*** DATA EXCERPTS ***

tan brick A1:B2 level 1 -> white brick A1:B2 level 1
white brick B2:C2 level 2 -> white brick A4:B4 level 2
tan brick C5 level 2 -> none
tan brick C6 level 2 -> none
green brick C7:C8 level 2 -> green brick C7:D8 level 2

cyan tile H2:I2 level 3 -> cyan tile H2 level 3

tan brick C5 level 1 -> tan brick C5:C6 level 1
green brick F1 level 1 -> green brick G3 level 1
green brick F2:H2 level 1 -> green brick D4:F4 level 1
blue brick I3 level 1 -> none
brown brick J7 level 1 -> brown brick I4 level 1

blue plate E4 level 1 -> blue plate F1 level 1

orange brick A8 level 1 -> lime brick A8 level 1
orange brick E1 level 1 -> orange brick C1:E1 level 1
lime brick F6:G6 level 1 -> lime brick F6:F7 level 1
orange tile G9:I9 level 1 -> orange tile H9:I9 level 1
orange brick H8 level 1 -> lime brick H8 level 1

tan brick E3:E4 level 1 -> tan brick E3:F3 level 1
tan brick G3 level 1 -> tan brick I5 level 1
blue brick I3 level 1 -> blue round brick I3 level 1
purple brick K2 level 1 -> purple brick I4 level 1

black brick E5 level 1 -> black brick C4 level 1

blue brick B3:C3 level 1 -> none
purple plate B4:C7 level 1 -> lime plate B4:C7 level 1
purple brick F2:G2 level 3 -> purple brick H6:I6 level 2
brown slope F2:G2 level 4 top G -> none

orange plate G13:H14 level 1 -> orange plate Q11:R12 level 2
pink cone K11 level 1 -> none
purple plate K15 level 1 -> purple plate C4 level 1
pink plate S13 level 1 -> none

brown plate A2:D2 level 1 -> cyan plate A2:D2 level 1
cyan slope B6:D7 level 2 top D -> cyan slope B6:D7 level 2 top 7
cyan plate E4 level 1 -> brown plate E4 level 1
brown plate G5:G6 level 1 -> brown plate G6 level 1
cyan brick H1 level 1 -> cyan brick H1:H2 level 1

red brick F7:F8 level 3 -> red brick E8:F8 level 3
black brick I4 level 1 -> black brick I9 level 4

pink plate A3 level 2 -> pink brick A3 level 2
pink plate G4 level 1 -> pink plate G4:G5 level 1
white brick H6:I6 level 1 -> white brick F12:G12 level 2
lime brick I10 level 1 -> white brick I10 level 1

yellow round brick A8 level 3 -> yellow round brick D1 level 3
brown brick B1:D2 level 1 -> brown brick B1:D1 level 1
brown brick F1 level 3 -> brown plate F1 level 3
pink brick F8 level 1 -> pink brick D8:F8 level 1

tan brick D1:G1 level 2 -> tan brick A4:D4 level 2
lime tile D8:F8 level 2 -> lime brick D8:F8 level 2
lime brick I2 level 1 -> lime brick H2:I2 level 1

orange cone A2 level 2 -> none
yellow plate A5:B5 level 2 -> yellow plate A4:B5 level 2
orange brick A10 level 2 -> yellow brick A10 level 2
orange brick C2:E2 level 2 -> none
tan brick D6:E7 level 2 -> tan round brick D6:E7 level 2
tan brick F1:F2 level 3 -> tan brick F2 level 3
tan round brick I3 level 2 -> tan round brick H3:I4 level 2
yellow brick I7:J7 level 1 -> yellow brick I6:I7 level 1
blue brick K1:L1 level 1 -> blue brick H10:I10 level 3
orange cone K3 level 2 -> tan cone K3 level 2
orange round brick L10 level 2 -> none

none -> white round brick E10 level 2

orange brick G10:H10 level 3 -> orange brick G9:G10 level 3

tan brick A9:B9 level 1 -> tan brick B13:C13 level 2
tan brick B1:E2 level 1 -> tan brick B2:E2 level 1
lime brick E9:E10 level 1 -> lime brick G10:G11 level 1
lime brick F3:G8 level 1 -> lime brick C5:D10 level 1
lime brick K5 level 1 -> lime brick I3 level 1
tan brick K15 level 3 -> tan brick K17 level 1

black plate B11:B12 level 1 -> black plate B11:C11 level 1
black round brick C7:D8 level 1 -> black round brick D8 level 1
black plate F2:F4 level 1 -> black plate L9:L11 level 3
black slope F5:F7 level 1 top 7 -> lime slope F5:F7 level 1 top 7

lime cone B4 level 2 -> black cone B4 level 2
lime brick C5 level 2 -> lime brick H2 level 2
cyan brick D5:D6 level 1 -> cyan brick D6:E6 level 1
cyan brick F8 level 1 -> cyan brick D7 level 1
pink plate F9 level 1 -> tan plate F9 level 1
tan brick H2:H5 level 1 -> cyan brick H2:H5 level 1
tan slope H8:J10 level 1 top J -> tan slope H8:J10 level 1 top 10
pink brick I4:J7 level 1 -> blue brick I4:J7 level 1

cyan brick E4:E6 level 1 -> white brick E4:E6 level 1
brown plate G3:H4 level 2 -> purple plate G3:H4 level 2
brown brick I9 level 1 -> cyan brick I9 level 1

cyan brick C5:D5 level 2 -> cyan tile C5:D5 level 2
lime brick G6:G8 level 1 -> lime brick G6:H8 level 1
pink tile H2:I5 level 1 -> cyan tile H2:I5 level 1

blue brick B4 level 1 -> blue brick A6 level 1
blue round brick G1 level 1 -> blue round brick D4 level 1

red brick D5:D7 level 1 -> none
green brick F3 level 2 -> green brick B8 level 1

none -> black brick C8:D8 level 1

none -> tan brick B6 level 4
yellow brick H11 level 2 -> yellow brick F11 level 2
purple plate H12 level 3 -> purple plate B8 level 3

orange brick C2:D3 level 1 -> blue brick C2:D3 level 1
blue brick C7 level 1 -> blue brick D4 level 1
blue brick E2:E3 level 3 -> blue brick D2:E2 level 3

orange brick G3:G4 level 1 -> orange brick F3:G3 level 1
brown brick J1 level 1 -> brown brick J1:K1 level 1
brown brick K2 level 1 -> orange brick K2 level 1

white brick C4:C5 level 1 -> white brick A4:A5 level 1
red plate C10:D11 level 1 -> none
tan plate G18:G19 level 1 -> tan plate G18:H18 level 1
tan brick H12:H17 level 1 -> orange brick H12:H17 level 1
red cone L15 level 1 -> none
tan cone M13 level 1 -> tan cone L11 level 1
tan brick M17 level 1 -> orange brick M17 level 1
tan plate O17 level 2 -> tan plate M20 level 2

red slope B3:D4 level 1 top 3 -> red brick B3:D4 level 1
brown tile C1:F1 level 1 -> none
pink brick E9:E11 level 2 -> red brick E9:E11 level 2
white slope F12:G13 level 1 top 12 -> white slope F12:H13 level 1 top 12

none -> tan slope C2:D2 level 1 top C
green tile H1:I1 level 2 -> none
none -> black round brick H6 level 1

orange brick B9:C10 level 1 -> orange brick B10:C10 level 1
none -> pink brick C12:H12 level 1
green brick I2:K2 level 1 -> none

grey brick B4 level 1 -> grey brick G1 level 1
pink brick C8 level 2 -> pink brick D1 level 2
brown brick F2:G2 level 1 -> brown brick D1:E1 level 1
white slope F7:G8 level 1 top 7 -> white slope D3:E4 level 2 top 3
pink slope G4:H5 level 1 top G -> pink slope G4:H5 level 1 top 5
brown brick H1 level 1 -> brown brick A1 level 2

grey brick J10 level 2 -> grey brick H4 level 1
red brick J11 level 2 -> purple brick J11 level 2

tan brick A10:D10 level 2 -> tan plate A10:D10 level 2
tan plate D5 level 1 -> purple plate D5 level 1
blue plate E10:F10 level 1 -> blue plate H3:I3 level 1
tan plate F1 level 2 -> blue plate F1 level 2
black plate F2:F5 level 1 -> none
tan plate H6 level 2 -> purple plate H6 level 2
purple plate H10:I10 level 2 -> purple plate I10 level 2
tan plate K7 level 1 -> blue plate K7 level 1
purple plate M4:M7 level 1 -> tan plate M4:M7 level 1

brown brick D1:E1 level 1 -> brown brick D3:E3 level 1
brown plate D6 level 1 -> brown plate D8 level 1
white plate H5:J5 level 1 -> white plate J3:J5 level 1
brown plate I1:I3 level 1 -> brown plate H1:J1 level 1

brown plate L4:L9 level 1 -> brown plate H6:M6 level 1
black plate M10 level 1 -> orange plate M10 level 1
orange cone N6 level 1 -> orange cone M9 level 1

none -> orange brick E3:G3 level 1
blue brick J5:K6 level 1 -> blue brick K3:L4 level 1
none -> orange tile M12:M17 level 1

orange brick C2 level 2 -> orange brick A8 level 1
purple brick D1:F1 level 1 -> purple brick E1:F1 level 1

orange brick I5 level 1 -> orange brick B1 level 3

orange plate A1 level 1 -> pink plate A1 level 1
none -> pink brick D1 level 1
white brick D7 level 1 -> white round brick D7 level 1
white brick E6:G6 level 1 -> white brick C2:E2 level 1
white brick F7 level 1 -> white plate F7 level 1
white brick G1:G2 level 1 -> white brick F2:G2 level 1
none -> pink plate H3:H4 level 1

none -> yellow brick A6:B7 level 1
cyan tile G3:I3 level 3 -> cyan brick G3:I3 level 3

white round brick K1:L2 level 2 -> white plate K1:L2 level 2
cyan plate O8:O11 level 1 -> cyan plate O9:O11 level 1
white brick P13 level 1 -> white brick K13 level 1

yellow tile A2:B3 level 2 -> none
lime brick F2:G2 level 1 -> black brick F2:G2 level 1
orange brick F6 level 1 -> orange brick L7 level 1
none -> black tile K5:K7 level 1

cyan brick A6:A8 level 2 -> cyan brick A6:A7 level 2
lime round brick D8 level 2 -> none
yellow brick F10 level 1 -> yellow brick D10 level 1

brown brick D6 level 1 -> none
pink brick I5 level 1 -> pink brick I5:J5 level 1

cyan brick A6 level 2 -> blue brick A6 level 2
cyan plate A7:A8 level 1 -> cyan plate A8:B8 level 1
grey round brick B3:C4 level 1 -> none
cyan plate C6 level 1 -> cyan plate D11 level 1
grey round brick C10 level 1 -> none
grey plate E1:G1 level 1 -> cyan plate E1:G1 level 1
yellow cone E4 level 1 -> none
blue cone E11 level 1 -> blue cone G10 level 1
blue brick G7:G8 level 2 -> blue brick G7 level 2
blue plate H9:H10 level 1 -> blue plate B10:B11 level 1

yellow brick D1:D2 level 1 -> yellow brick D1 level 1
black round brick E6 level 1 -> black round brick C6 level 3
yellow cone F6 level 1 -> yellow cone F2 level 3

*** End of DATA EXCERPTS ***

ACTION ITEM: Only the lines from the one containing "cyan slope B6:D7 level 2 top D" through the one containing "pink plate F9 level 1 -> tan plate F9 level 1" are to be retyped, both boundary lines included, with no other material.

THE COMPLETED TASK:
cyan slope B6:D7 level 2 top D -> cyan slope B6:D7 level 2 top 7
cyan plate E4 level 1 -> brown plate E4 level 1
brown plate G5:G6 level 1 -> brown plate G6 level 1
cyan brick H1 level 1 -> cyan brick H1:H2 level 1

red brick F7:F8 level 3 -> red brick E8:F8 level 3
black brick I4 level 1 -> black brick I9 level 4

pink plate A3 level 2 -> pink brick A3 level 2
pink plate G4 level 1 -> pink plate G4:G5 level 1
white brick H6:I6 level 1 -> white brick F12:G12 level 2
lime brick I10 level 1 -> white brick I10 level 1

yellow round brick A8 level 3 -> yellow round brick D1 level 3
brown brick B1:D2 level 1 -> brown brick B1:D1 level 1
brown brick F1 level 3 -> brown plate F1 level 3
pink brick F8 level 1 -> pink brick D8:F8 level 1

tan brick D1:G1 level 2 -> tan brick A4:D4 level 2
lime tile D8:F8 level 2 -> lime brick D8:F8 level 2
lime brick I2 level 1 -> lime brick H2:I2 level 1

orange cone A2 level 2 -> none
yellow plate A5:B5 level 2 -> yellow plate A4:B5 level 2
orange brick A10 level 2 -> yellow brick A10 level 2
orange brick C2:E2 level 2 -> none
tan brick D6:E7 level 2 -> tan round brick D6:E7 level 2
tan brick F1:F2 level 3 -> tan brick F2 level 3
tan round brick I3 level 2 -> tan round brick H3:I4 level 2
yellow brick I7:J7 level 1 -> yellow brick I6:I7 level 1
blue brick K1:L1 level 1 -> blue brick H10:I10 level 3
orange cone K3 level 2 -> tan cone K3 level 2
orange round brick L10 level 2 -> none

none -> white round brick E10 level 2

orange brick G10:H10 level 3 -> orange brick G9:G10 level 3

tan brick A9:B9 level 1 -> tan brick B13:C13 level 2
tan brick B1:E2 level 1 -> tan brick B2:E2 level 1
lime brick E9:E10 level 1 -> lime brick G10:G11 level 1
lime brick F3:G8 level 1 -> lime brick C5:D10 level 1
lime brick K5 level 1 -> lime brick I3 level 1
tan brick K15 level 3 -> tan brick K17 level 1

black plate B11:B12 level 1 -> black plate B11:C11 level 1
black round brick C7:D8 level 1 -> black round brick D8 level 1
black plate F2:F4 level 1 -> black plate L9:L11 level 3
black slope F5:F7 level 1 top 7 -> lime slope F5:F7 level 1 top 7

lime cone B4 level 2 -> black cone B4 level 2
lime brick C5 level 2 -> lime brick H2 level 2
cyan brick D5:D6 level 1 -> cyan brick D6:E6 level 1
cyan brick F8 level 1 -> cyan brick D7 level 1
pink plate F9 level 1 -> tan plate F9 level 1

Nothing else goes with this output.